Records for processing:
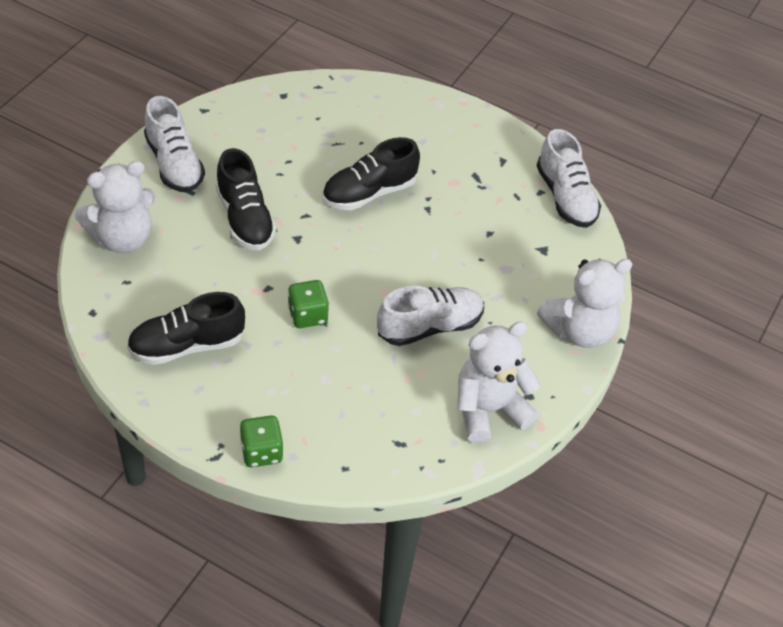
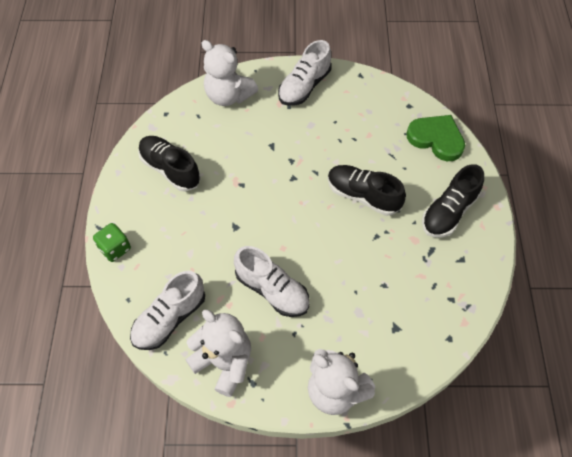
camera: 65 degrees right, 10 degrees up
(245, 219) = (288, 143): black shoe -> black shoe (449, 212)
(308, 315) = (234, 216): green dice -> none
(345, 99) = (436, 139): none -> green heart
(565, 197) = (460, 319): white shoe -> white shoe (169, 318)

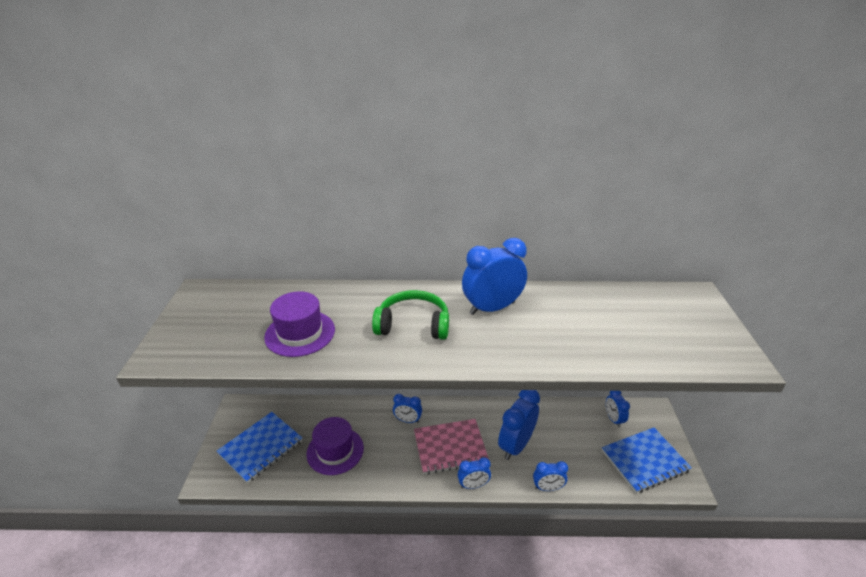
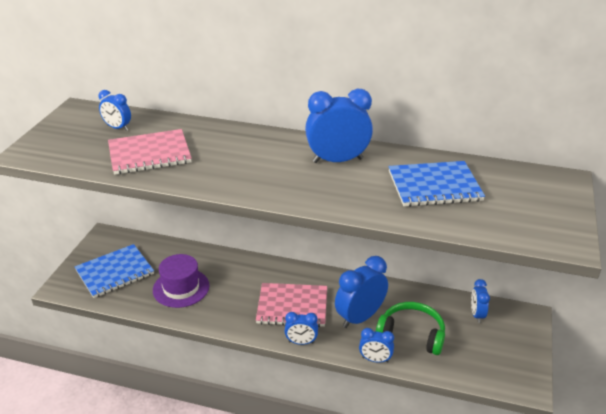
camera: 15 degrees right, 0 degrees up
(300, 333) = (149, 154): purple hat -> pink notebook
(407, 420) = (260, 276): blue clock -> blue clock (117, 128)
(413, 324) = (254, 162): green headphones -> green headphones (412, 334)
(644, 461) = (491, 358): blue notebook -> blue notebook (434, 186)

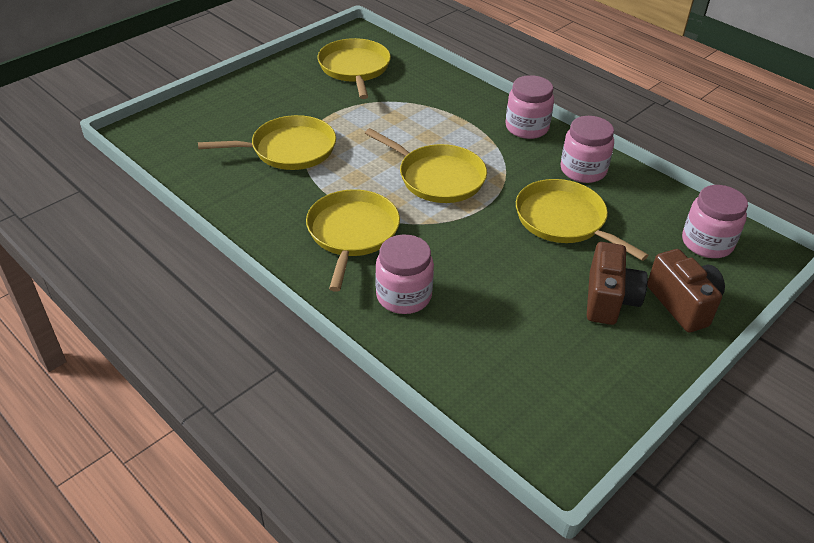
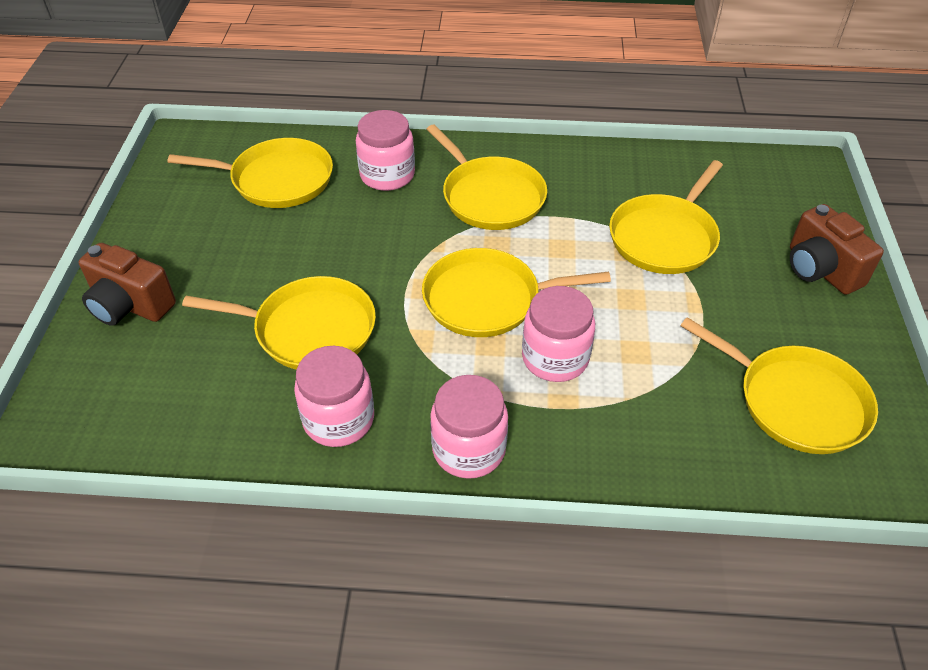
camera: 140 degrees right, 5 degrees up
(496, 349) = (277, 179): none -> yellow pan
(609, 300) = (207, 269): brown camera -> brown camera (820, 270)
(707, 243) = (127, 400): pink jar -> pink jar (555, 358)

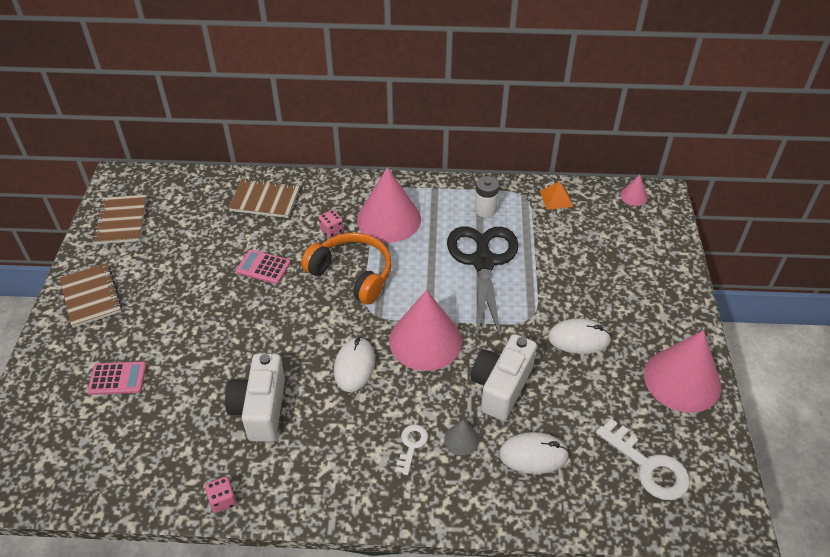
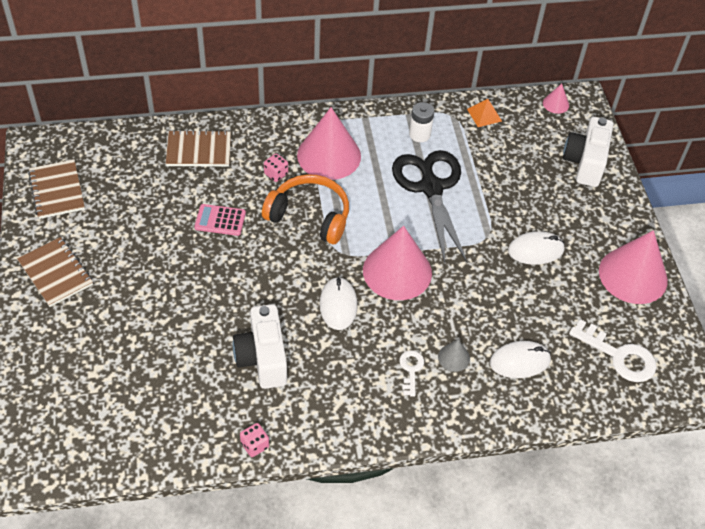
camera: 15 degrees left, 5 degrees up
(117, 378) = (114, 350): pink calculator -> none
(501, 387) = (477, 305): white camera -> white camera (585, 162)

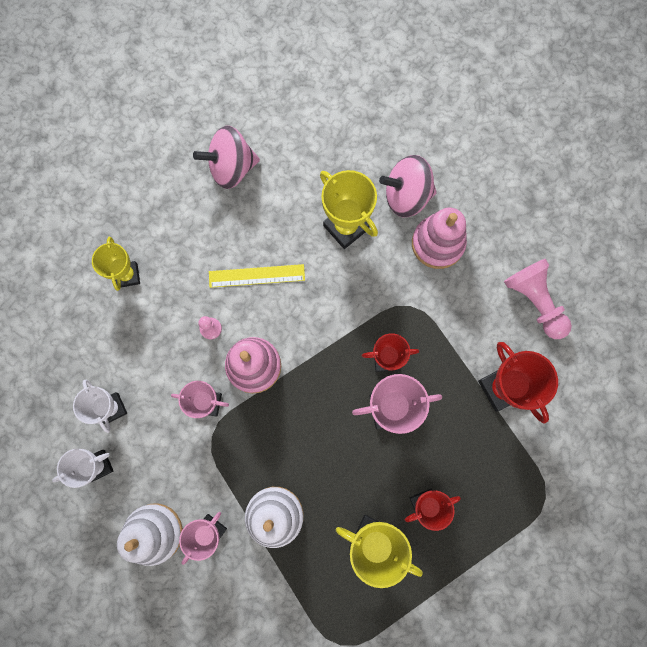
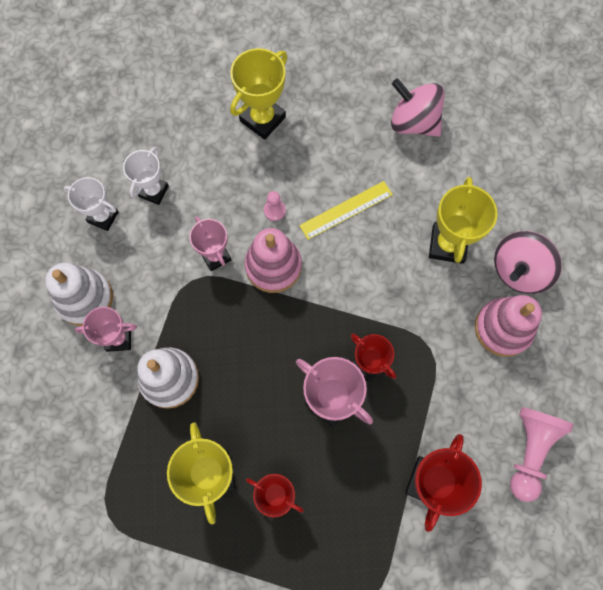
camera: 50 degrees right, 5 degrees down
(127, 275) = (262, 119): yellow trophy -> yellow trophy, size x1.50
(256, 276) = (346, 210): yellow ruler -> yellow ruler turned 75 degrees counterclockwise
(406, 196) = (518, 270): pink spinning top -> pink spinning top turned 90 degrees counterclockwise

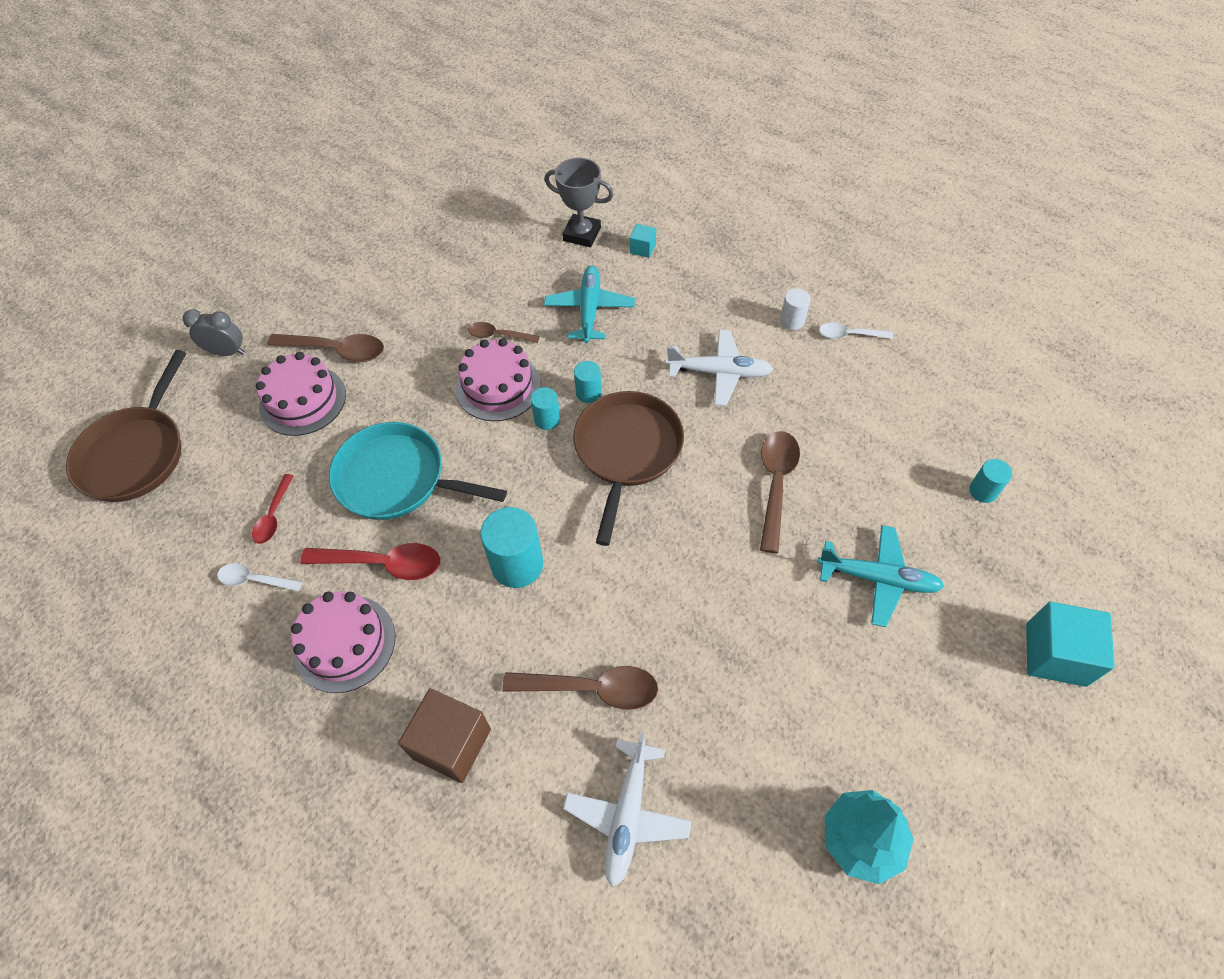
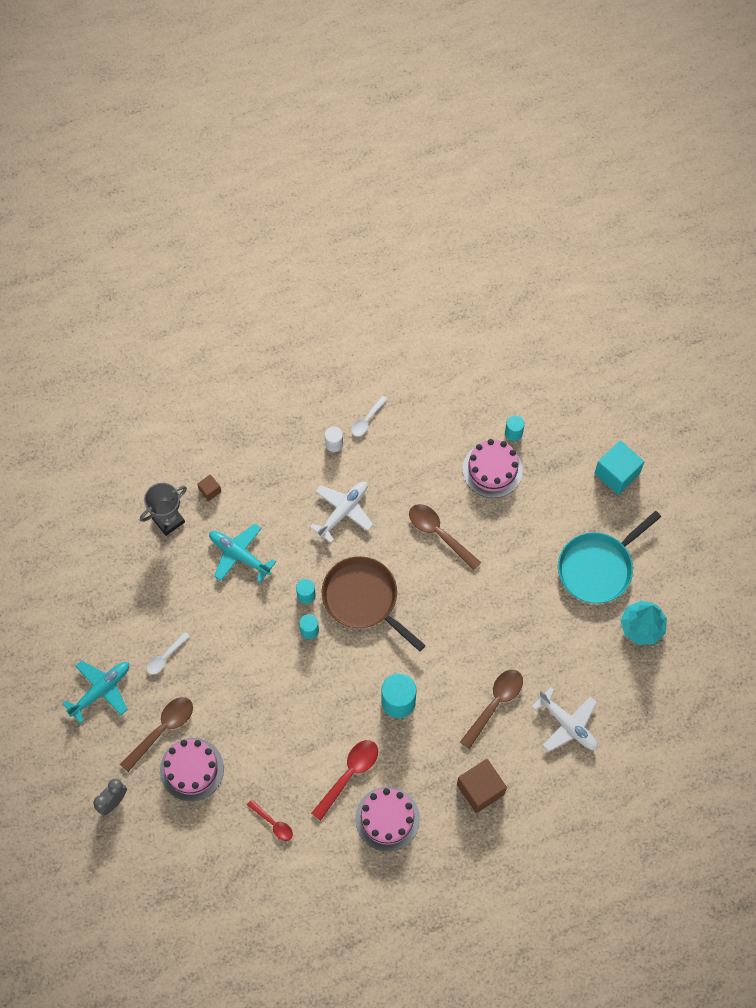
camera: 60 degrees left, 10 degrees up
(136, 454) = (165, 891): brown pan -> none
(254, 580) = (313, 852): white spoon -> white spoon (165, 657)
(396, 479) = (294, 740): turquoise pan -> turquoise pan (598, 568)
(498, 335) = (221, 623): brown spoon -> none
(498, 386) = (263, 645): pink cake -> pink cake (492, 470)
(642, 248) = (210, 490): turquoise cube -> brown cube
(878, 579) = (527, 524): turquoise plane -> turquoise plane (101, 690)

Instructions for the task: Copy, from the material above, each line in which the string "spoon" occurs.

Written answer:
(254, 580) = (313, 852): white spoon -> white spoon (165, 657)
(498, 335) = (221, 623): brown spoon -> none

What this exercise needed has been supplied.